Exercise description -> Below are records; count the lines that contain "plant" and state only that count.

Input material ->
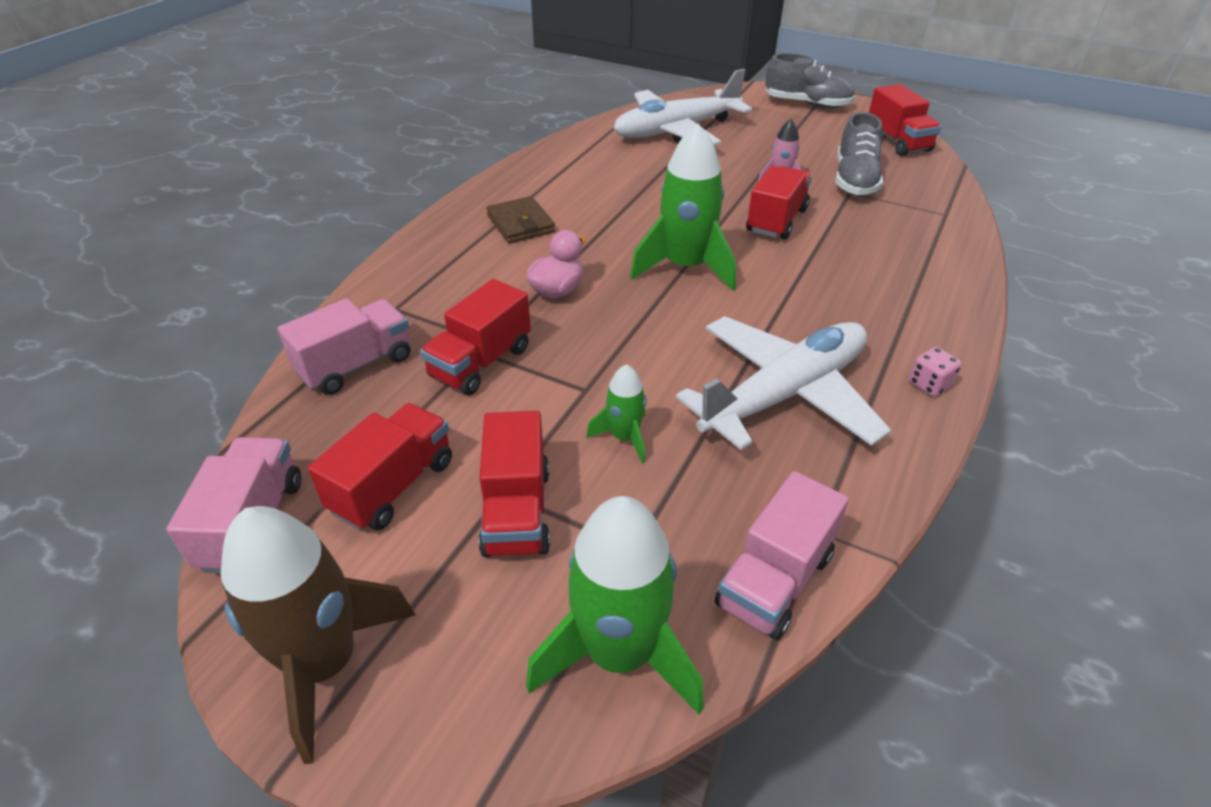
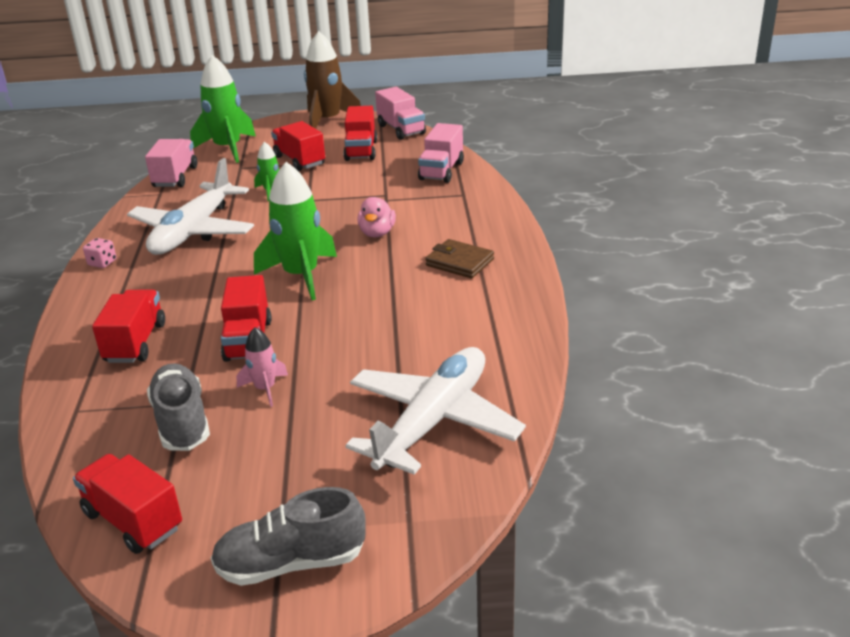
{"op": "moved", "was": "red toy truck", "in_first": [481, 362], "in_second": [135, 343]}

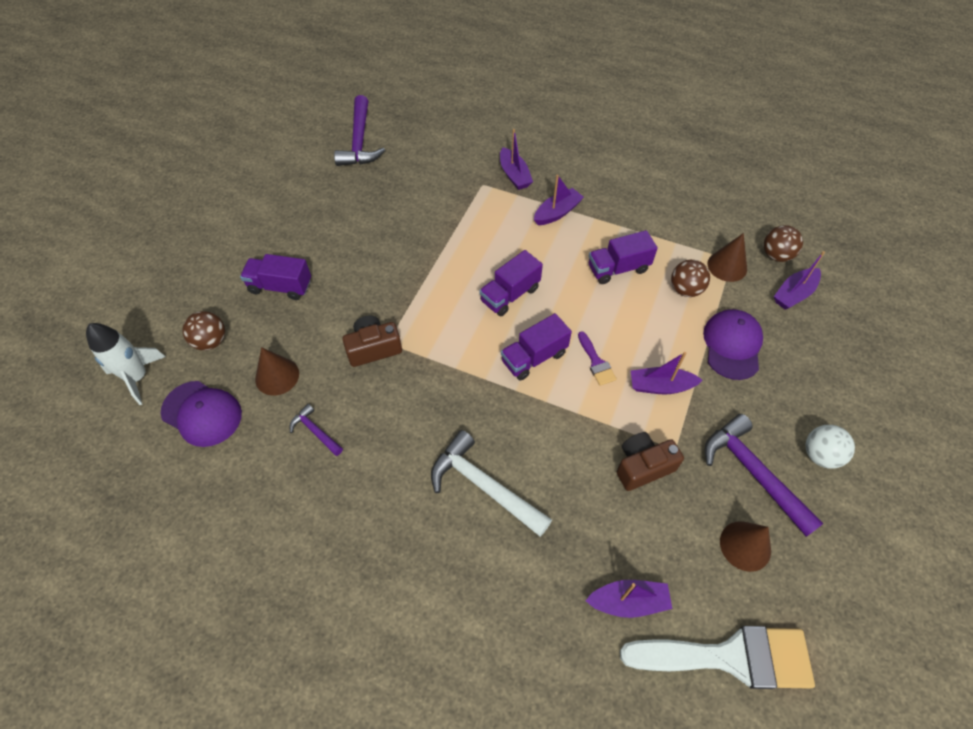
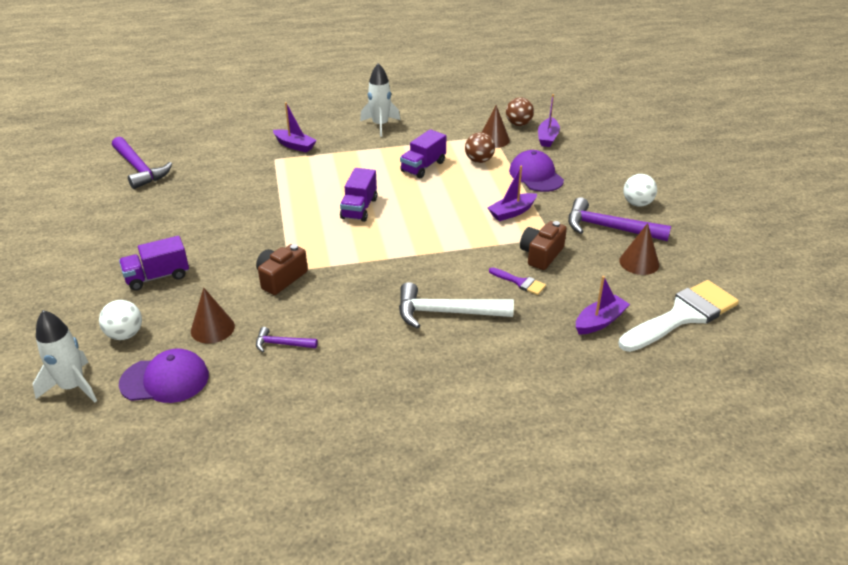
{"op": "removed", "was": "violet boat", "in_first": [557, 213]}
{"op": "recoloured", "was": "brown play ball", "now": "snow-white play ball", "in_first": [211, 341], "in_second": [125, 334]}
{"op": "removed", "was": "violet toy truck", "in_first": [534, 357]}
{"op": "moved", "was": "violet brush", "in_first": [596, 362], "in_second": [520, 282]}
{"op": "added", "now": "snow-white toy rocket", "in_second": [380, 125]}

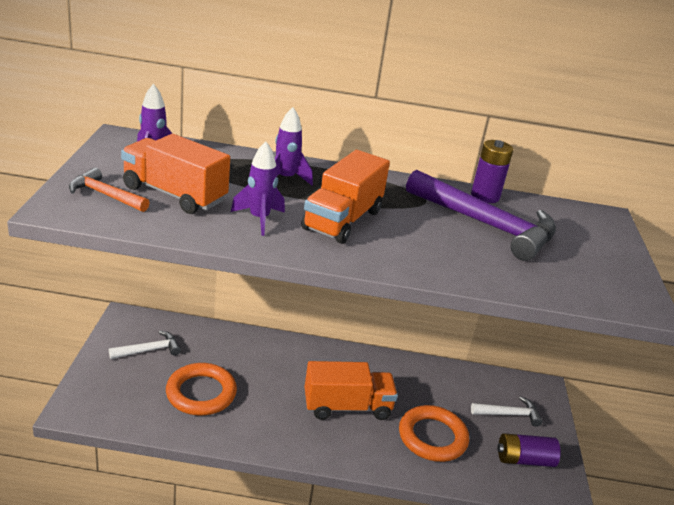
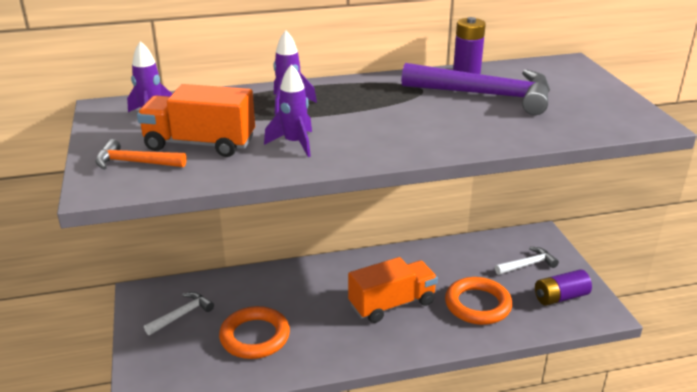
{"op": "removed", "was": "bright orange toy truck", "in_first": [342, 220]}

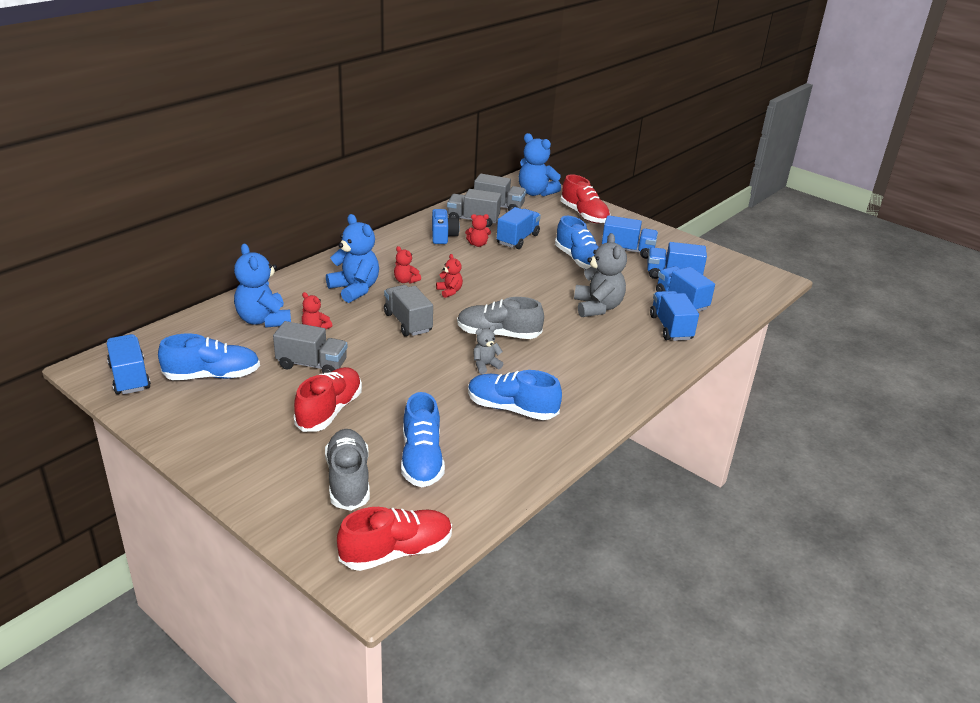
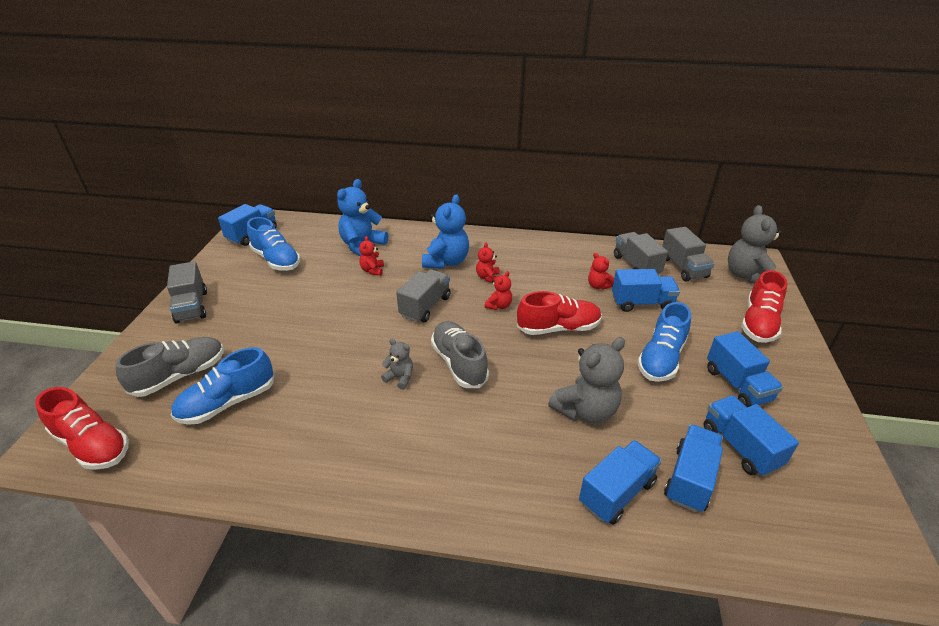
{"op": "recoloured", "was": "royal blue stuffed bear", "now": "gray stuffed bear", "in_first": [535, 193], "in_second": [747, 276]}
{"op": "removed", "was": "royal blue compact camera", "in_first": [443, 236]}
{"op": "moved", "was": "gray toy truck", "in_first": [312, 365], "in_second": [192, 306]}
{"op": "moved", "was": "red sneaker", "in_first": [329, 411], "in_second": [558, 328]}
{"op": "removed", "was": "royal blue sneaker", "in_first": [511, 409]}

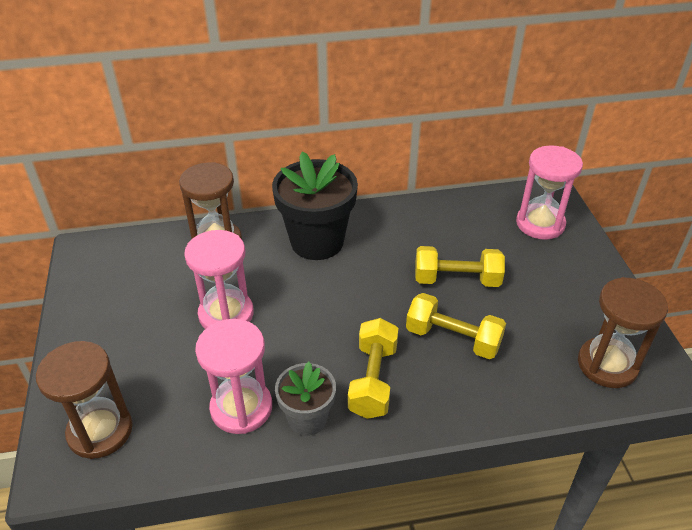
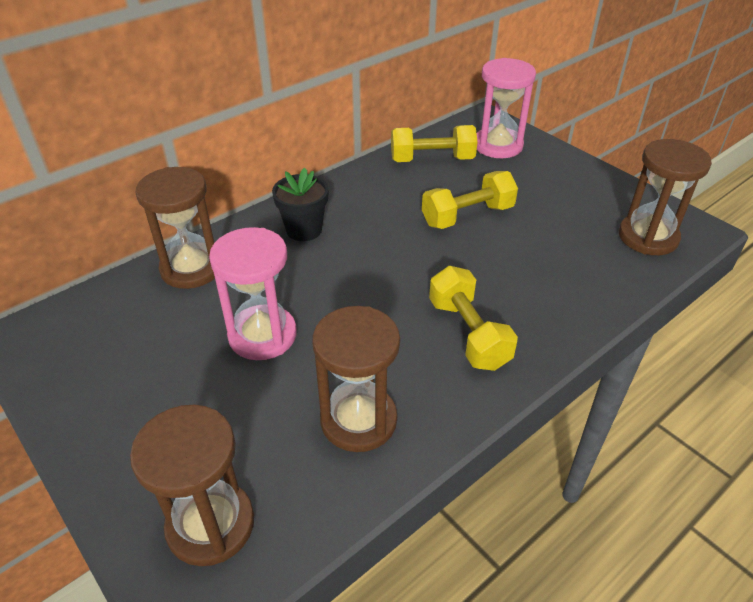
{"op": "resized", "was": "black plant pot", "in_first": [317, 242], "in_second": [304, 230], "ratio": 0.58}
{"op": "moved", "was": "golden hand weight", "in_first": [453, 338], "in_second": [432, 159]}
{"op": "recoloured", "was": "pink hourglass", "now": "brown hourglass", "in_first": [241, 408], "in_second": [358, 420]}
{"op": "removed", "was": "gray plant pot", "in_first": [307, 419]}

Written answer -> 2